[About this exercise]
Of the lines in the material below, print only those from the one containing "BT2: JDY-31 -> HM-10" to the one containing "PIXELS: WS2812B -> WS2813", ends included, exactly as written and without pictures.

[Material for this task]
• • • • •

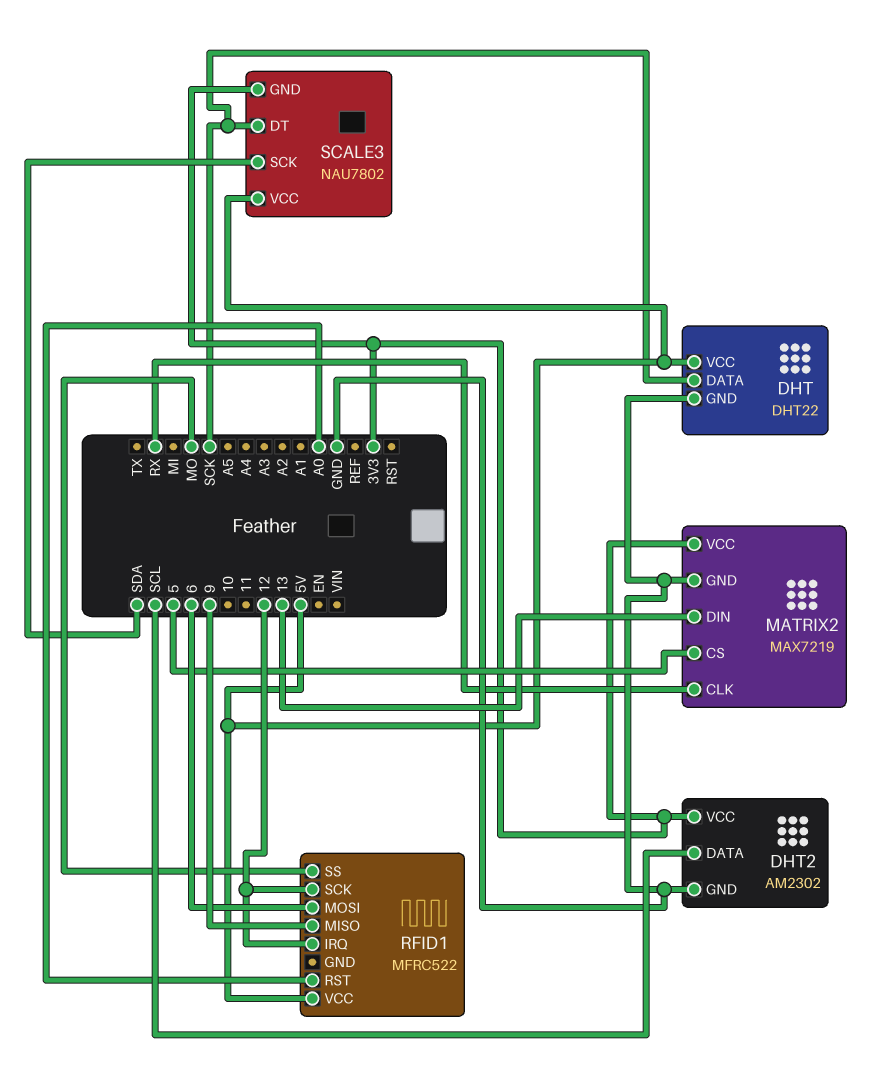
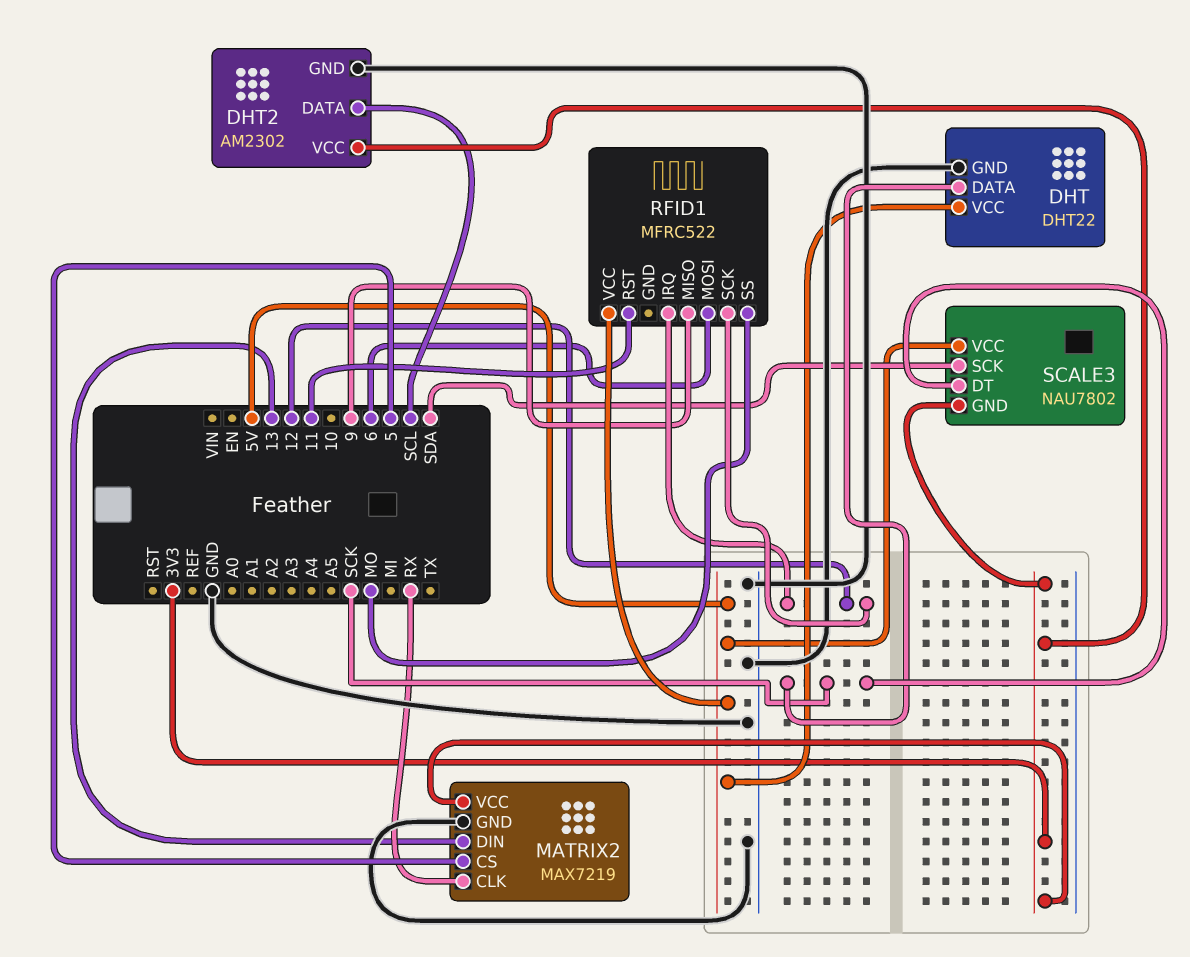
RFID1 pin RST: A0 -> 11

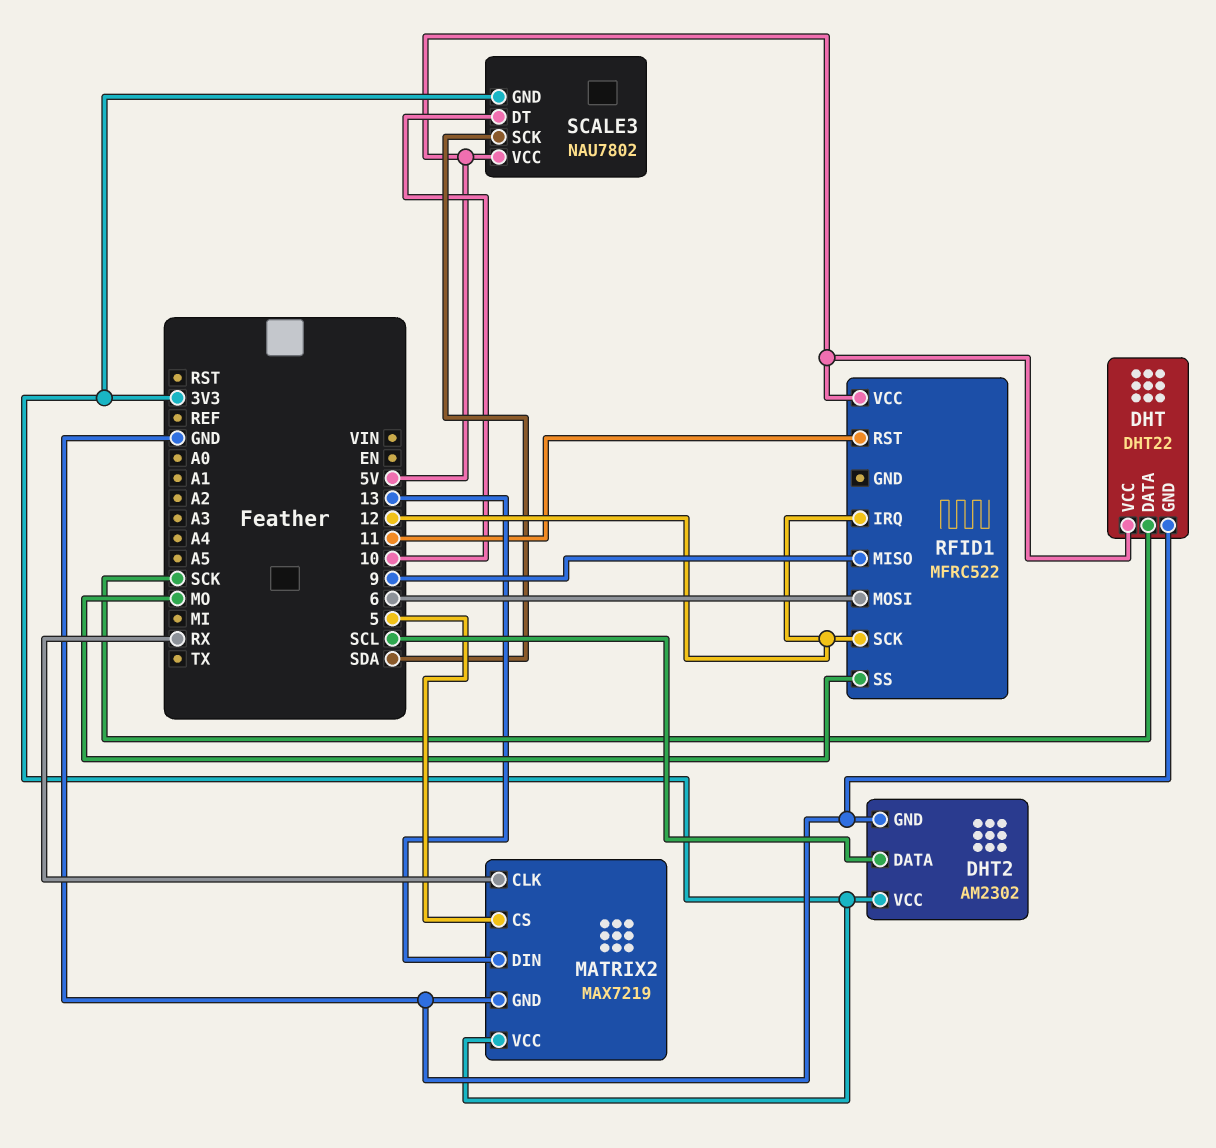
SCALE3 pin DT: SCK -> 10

• • • • •

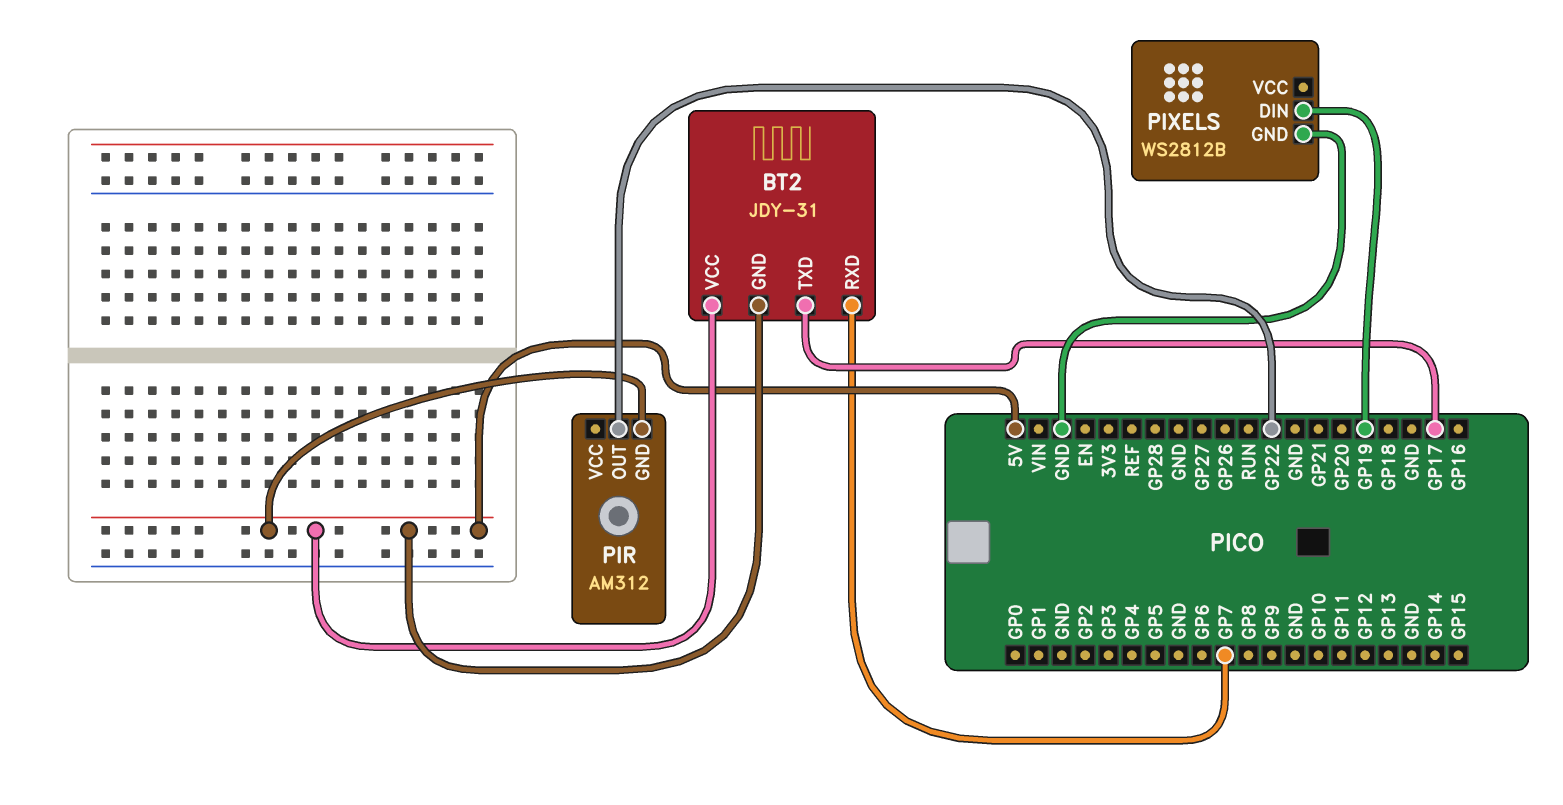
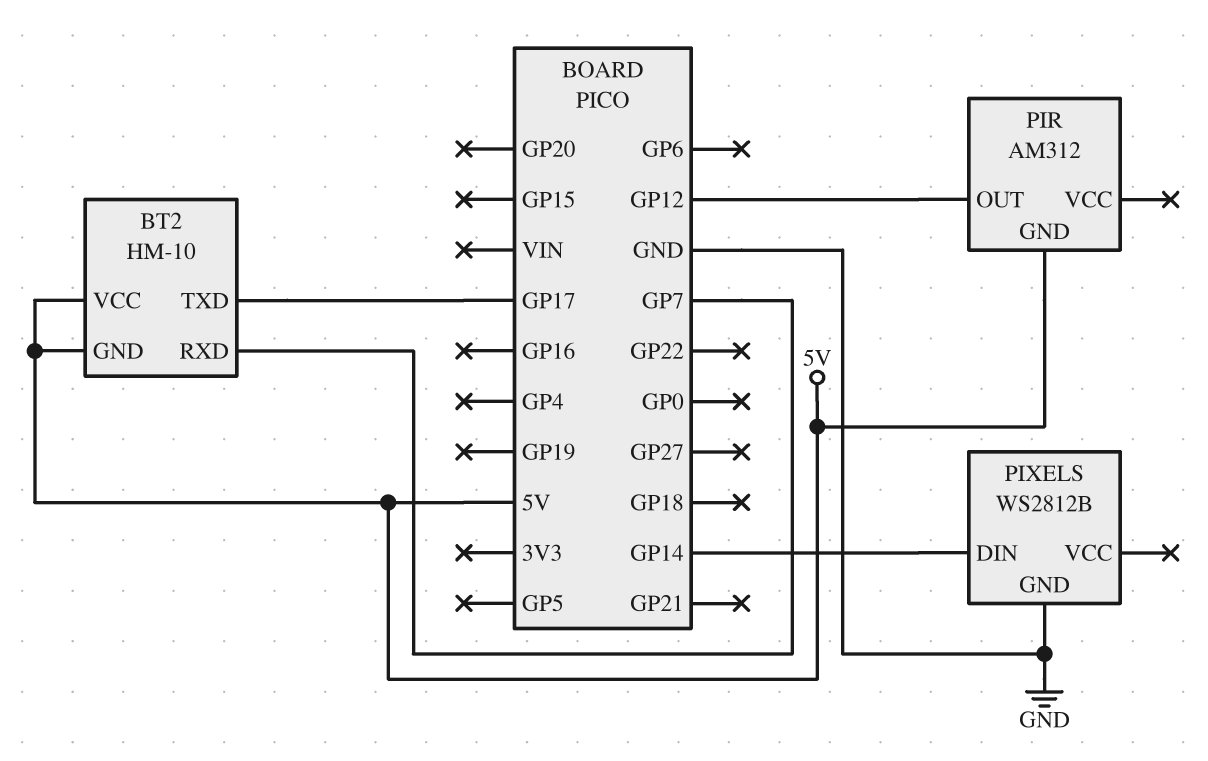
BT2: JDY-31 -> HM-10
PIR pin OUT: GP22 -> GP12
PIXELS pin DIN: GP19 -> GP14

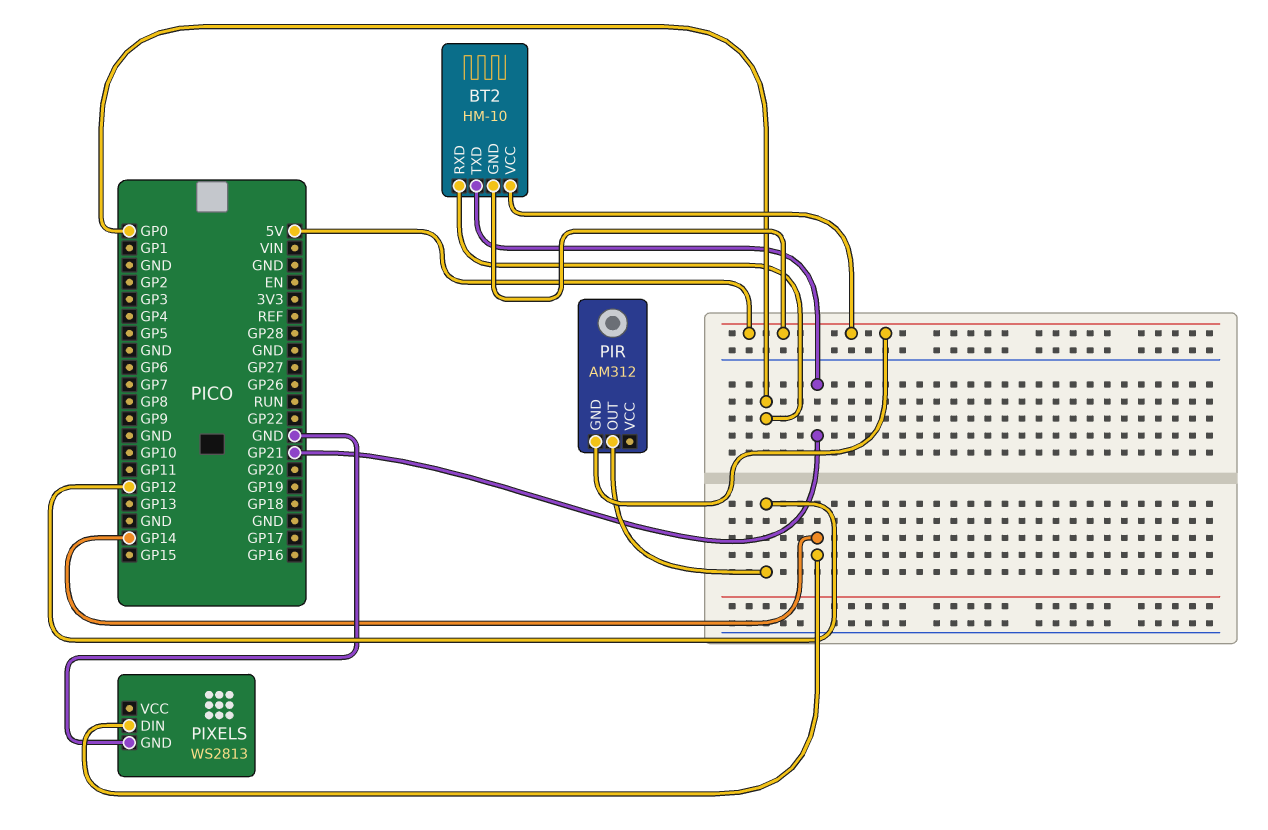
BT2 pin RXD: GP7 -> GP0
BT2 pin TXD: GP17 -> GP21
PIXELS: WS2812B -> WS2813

• • • • •

[Answer to this task]
BT2: JDY-31 -> HM-10
PIR pin OUT: GP22 -> GP12
PIXELS pin DIN: GP19 -> GP14

BT2 pin RXD: GP7 -> GP0
BT2 pin TXD: GP17 -> GP21
PIXELS: WS2812B -> WS2813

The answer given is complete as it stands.